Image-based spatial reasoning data
※ ※ ※

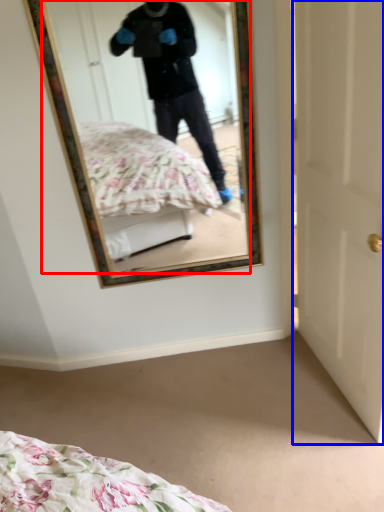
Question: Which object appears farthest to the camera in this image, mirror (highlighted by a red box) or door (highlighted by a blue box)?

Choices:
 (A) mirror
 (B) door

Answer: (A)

※ ※ ※

» **WHAT YOU SHOULD DO**: Can you copy the data above word for word, leaving out the picture?

» **TASK RESPONSE**:
Question: Which object appears farthest to the camera in this image, mirror (highlighted by a red box) or door (highlighted by a blue box)?

Choices:
 (A) mirror
 (B) door

Answer: (A)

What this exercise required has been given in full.